Among the lines below, copy each one in which "flower" appears.

## Provided data

****************

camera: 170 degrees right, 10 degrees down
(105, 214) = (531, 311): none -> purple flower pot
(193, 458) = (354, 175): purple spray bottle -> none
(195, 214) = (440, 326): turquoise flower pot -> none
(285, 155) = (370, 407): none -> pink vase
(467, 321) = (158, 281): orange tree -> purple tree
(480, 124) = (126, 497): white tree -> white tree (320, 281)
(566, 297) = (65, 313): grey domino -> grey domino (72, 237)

****************

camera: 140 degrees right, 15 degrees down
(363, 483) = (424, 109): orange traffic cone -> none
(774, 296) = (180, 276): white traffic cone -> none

****************

## Result
(105, 214) = (531, 311): none -> purple flower pot
(195, 214) = (440, 326): turquoise flower pot -> none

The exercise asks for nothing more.